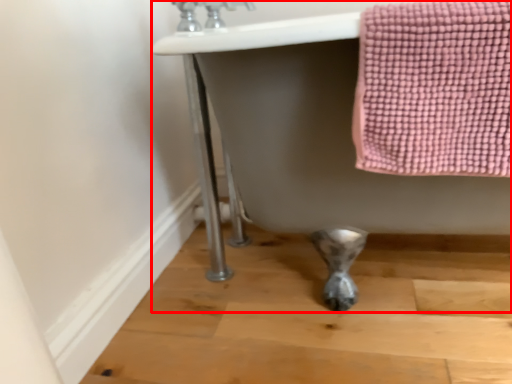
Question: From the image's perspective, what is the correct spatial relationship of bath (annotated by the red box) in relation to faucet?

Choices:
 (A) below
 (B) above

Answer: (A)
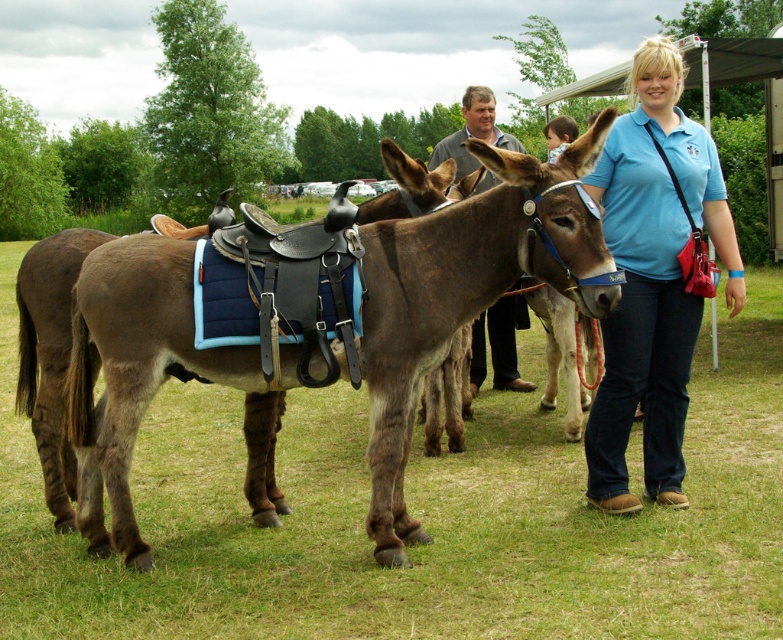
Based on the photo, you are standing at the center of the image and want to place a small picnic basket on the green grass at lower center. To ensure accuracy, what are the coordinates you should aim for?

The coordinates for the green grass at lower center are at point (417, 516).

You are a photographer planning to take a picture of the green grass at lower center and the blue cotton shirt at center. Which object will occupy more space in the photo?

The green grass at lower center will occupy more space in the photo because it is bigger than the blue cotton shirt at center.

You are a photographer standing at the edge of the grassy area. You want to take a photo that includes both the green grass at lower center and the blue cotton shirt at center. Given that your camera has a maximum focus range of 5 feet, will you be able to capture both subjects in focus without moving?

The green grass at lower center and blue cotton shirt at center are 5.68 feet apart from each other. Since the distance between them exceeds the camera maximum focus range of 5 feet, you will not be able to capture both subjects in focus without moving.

- - - -

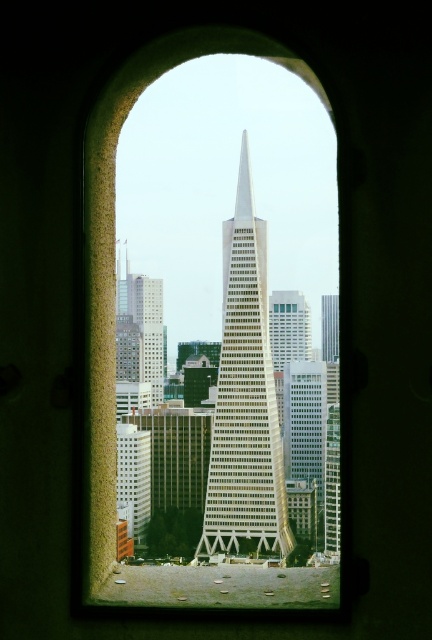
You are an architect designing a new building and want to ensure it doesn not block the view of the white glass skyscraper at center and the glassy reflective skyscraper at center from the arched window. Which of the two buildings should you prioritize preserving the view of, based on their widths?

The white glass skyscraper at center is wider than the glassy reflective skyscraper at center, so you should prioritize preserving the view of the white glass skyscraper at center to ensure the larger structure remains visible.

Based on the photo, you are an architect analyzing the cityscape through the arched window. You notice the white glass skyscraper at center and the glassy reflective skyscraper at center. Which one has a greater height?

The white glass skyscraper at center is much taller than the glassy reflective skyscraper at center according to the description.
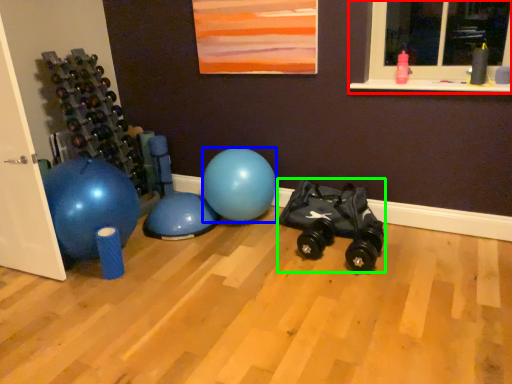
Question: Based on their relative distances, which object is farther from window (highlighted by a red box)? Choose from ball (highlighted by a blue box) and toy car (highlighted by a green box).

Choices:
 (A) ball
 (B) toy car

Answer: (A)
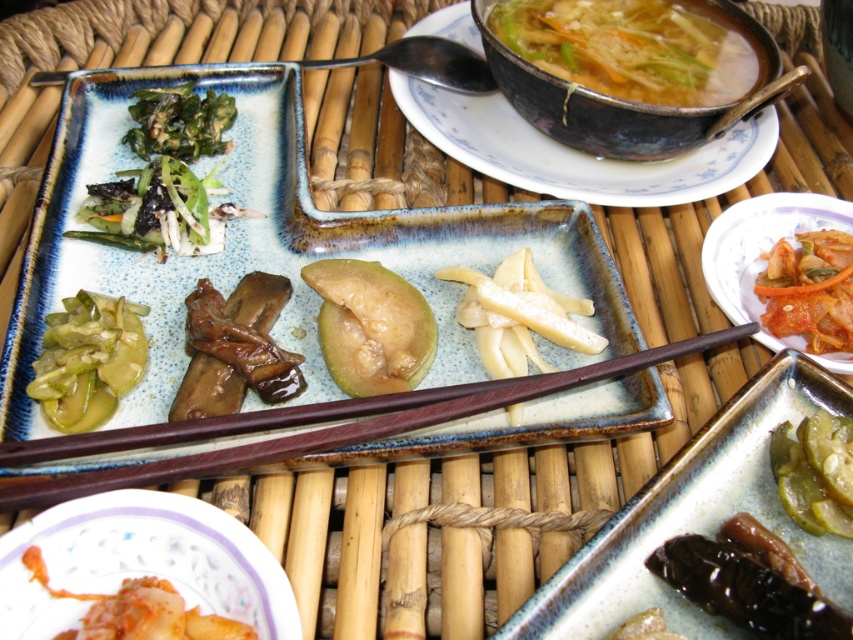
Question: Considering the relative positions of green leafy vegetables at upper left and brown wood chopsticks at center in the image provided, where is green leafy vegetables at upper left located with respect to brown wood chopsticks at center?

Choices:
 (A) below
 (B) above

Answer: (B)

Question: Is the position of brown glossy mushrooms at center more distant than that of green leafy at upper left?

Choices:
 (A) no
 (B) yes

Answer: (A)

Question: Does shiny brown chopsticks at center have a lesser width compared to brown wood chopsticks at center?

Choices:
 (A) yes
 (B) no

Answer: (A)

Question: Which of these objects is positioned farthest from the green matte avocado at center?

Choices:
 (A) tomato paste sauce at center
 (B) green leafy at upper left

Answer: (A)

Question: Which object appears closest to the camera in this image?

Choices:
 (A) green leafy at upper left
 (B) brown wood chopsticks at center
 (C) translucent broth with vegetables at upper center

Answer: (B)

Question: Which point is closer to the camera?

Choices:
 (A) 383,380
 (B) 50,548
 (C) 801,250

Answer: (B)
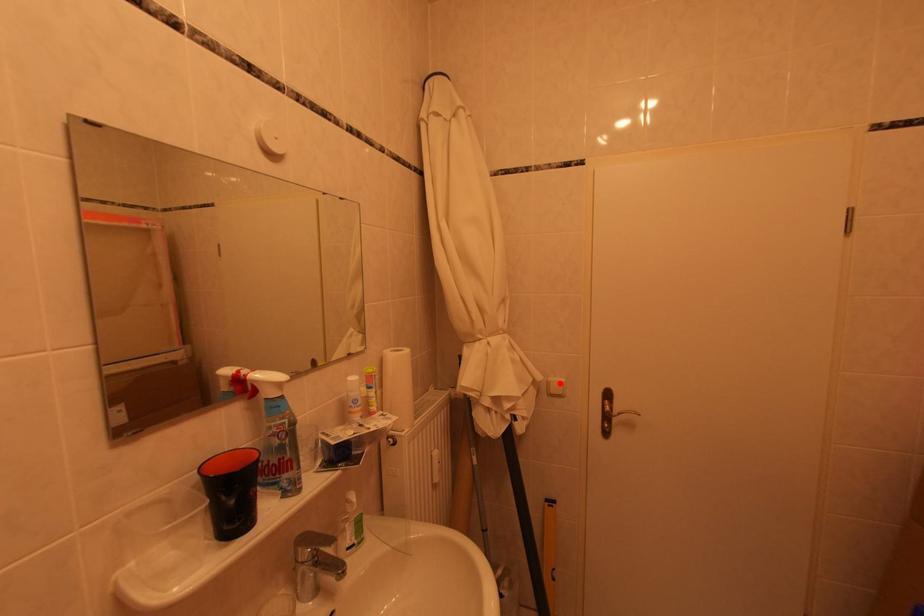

- - - -

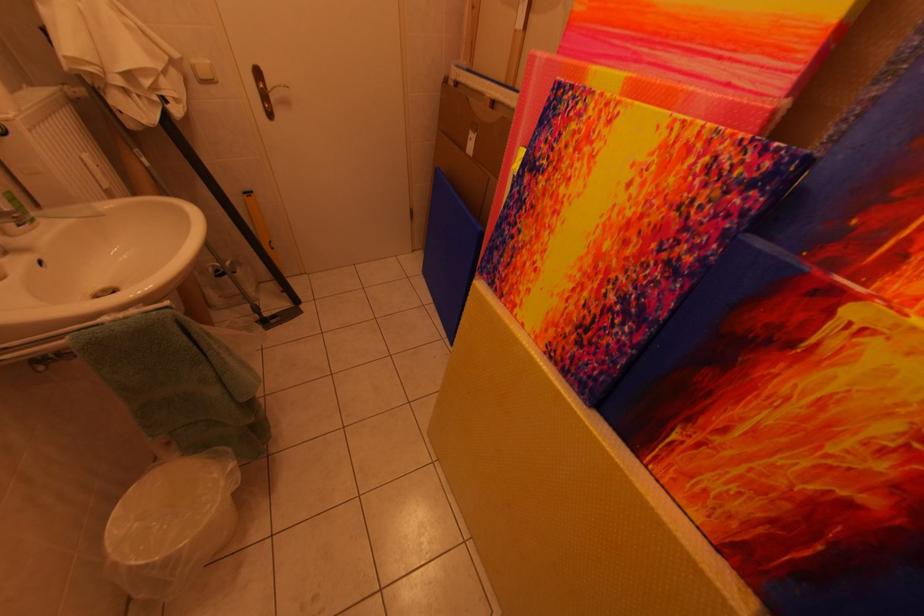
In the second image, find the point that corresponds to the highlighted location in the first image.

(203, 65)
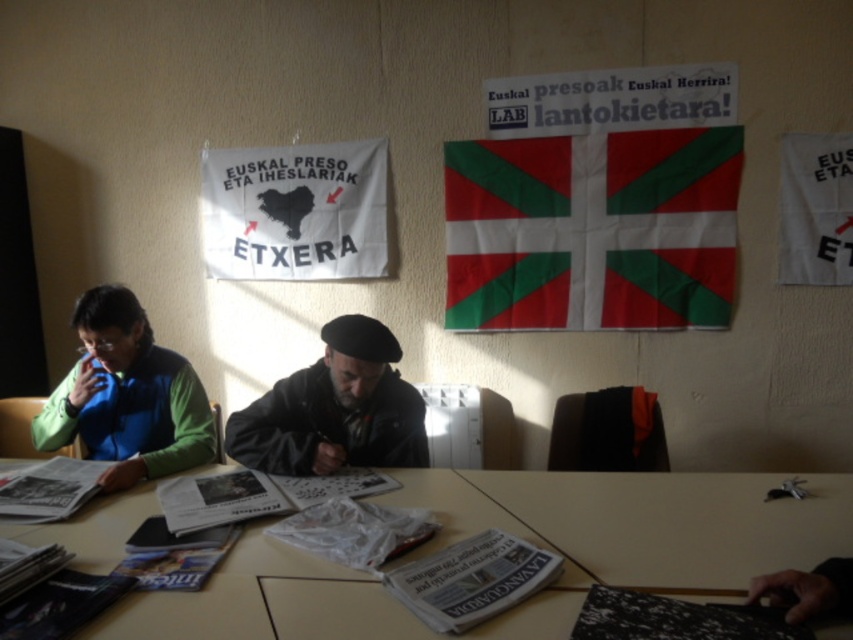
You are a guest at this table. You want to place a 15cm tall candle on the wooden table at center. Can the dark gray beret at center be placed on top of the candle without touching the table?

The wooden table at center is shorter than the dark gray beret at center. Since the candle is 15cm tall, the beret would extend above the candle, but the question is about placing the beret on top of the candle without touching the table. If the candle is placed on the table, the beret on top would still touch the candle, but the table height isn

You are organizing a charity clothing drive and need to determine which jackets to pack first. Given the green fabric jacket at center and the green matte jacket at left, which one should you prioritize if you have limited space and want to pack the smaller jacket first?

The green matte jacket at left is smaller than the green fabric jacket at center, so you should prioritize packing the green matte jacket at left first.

- - - -

→ Instructions for the task
Copy the entries from the line with "Question: Which of" up to and including the line with "(C) 801,250", keeping every line unchanged.

→ Response for this exercise
Question: Which of these objects is positioned farthest from the green matte avocado at center?

Choices:
 (A) tomato paste sauce at center
 (B) green leafy at upper left

Answer: (A)

Question: Which object appears closest to the camera in this image?

Choices:
 (A) green leafy at upper left
 (B) brown wood chopsticks at center
 (C) translucent broth with vegetables at upper center

Answer: (B)

Question: Which point is closer to the camera?

Choices:
 (A) 383,380
 (B) 50,548
 (C) 801,250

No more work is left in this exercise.